## [WORK TASK]
Every record below should be copied exactly, with the pictures left out.

DATA FOR THE TASK Block Start

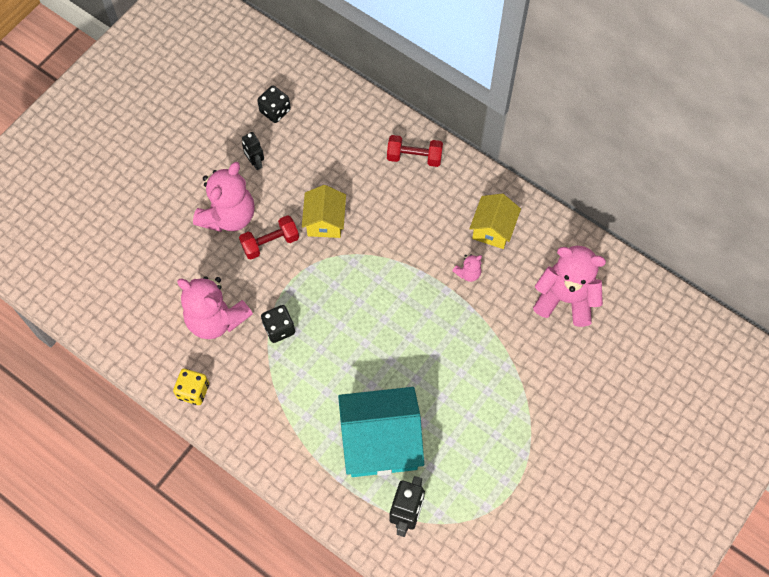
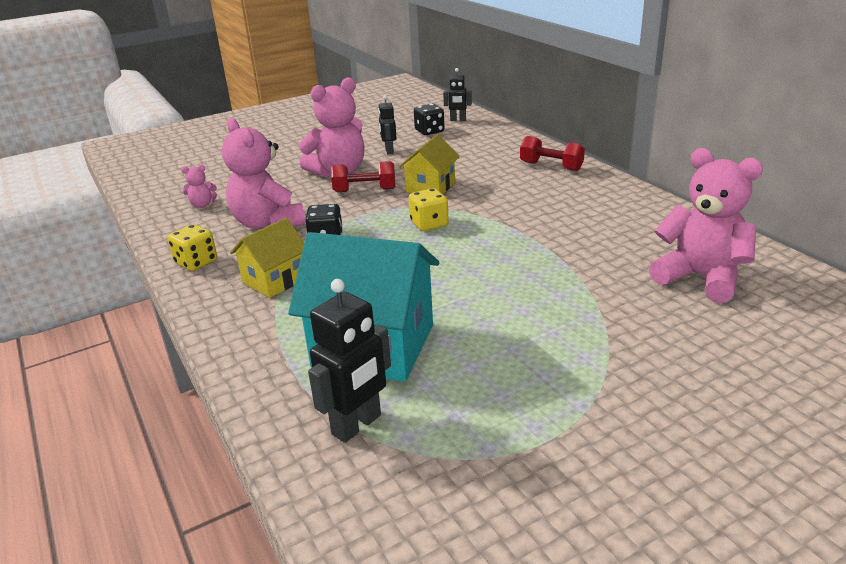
camera: 25 degrees right, 35 degrees down
pink teddy bear [453,254,482,282] -> pink teddy bear moved to [181,165,217,208]
yellow house [469,194,521,249] -> yellow house moved to [230,218,304,298]
none -> yellow dice [409,188,449,231]
none -> black robot [443,68,472,121]

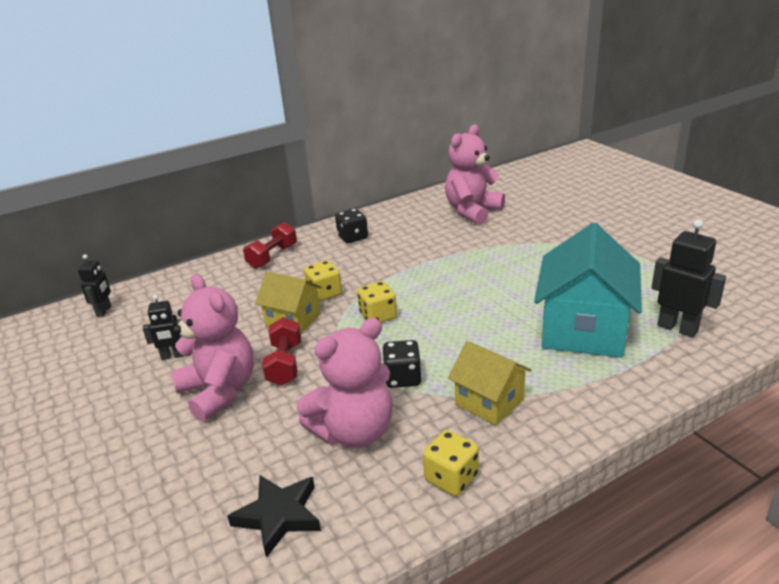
camera: 90 degrees left, 0 degrees up
pink teddy bear [181,165,217,208] -> black star [227,475,321,558]
black dice [414,104,445,135] -> black dice moved to [335,209,368,243]
none -> yellow dice [304,261,342,302]

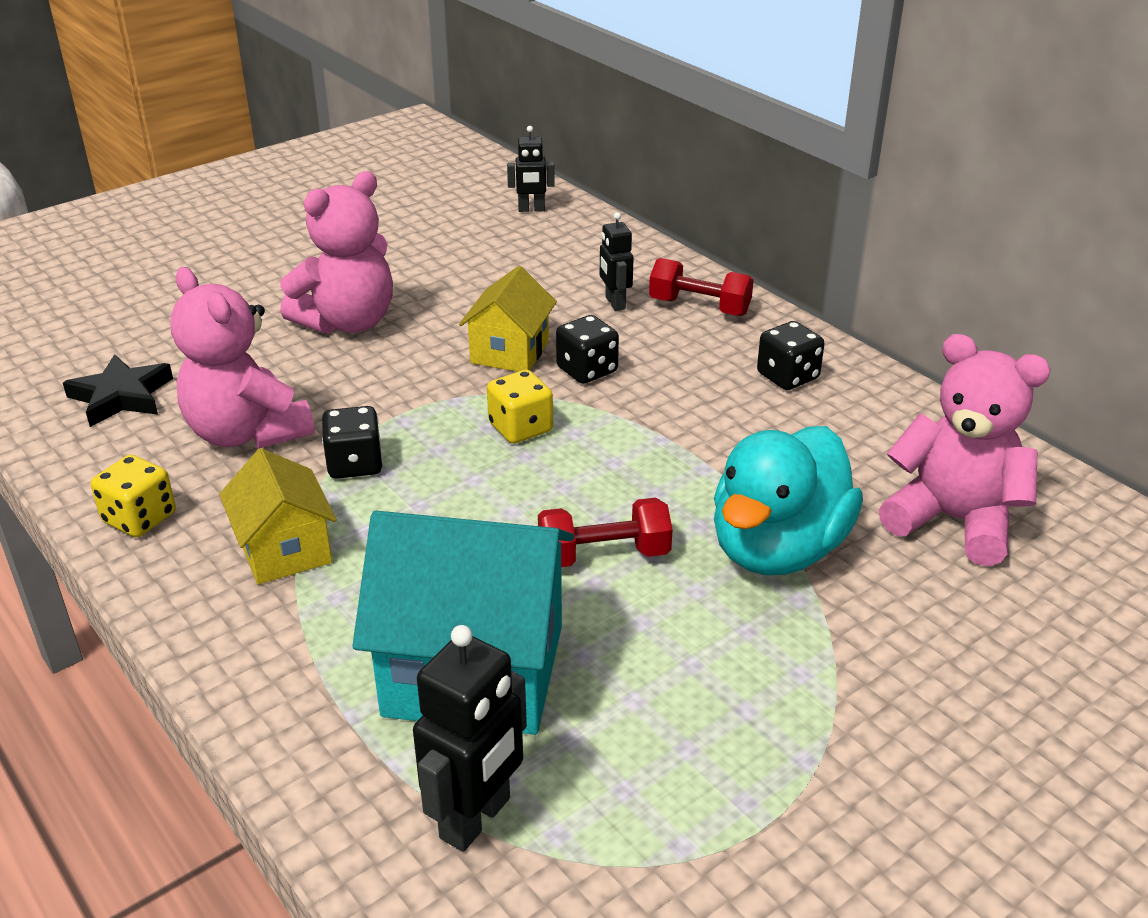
camera: 80 degrees right, 5 degrees up
black robot [143,295,184,360] -> black robot moved to [600,212,634,311]
red dumbbell [262,317,301,386] -> red dumbbell moved to [538,498,673,567]
yellow dice [304,261,342,302] -> black dice [556,315,619,384]
yellow house [448,341,531,426] -> yellow house turned 60 degrees counterclockwise [219,448,337,584]
none -> turquoise duck [714,426,863,575]

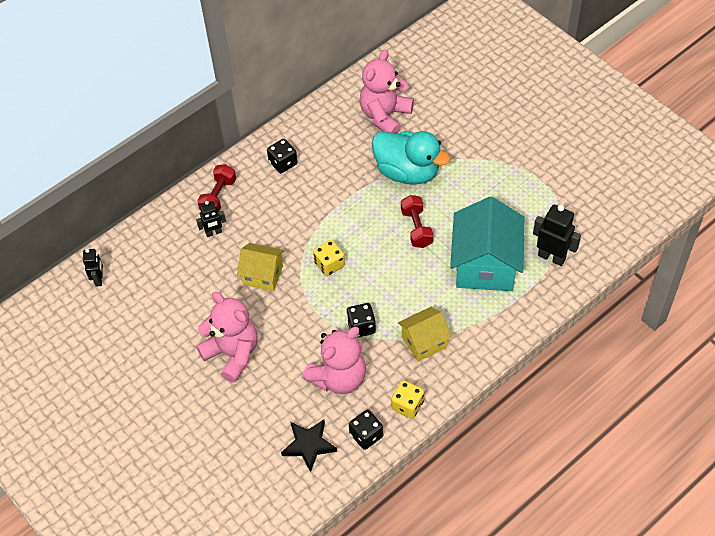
camera: 90 degrees left, 20 degrees up
black dice [556,315,619,384] -> black dice moved to [349,410,383,450]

DATA FOR THE TASK Block End

## [SOLUTION]
camera: 25 degrees right, 35 degrees down
pink teddy bear [453,254,482,282] -> pink teddy bear moved to [181,165,217,208]
yellow house [469,194,521,249] -> yellow house moved to [230,218,304,298]
none -> yellow dice [409,188,449,231]
none -> black robot [443,68,472,121]

camera: 90 degrees left, 0 degrees up
pink teddy bear [181,165,217,208] -> black star [227,475,321,558]
black dice [414,104,445,135] -> black dice moved to [335,209,368,243]
none -> yellow dice [304,261,342,302]

camera: 80 degrees right, 5 degrees up
black robot [143,295,184,360] -> black robot moved to [600,212,634,311]
red dumbbell [262,317,301,386] -> red dumbbell moved to [538,498,673,567]
yellow dice [304,261,342,302] -> black dice [556,315,619,384]
yellow house [448,341,531,426] -> yellow house turned 60 degrees counterclockwise [219,448,337,584]
none -> turquoise duck [714,426,863,575]

camera: 90 degrees left, 20 degrees up
black dice [556,315,619,384] -> black dice moved to [349,410,383,450]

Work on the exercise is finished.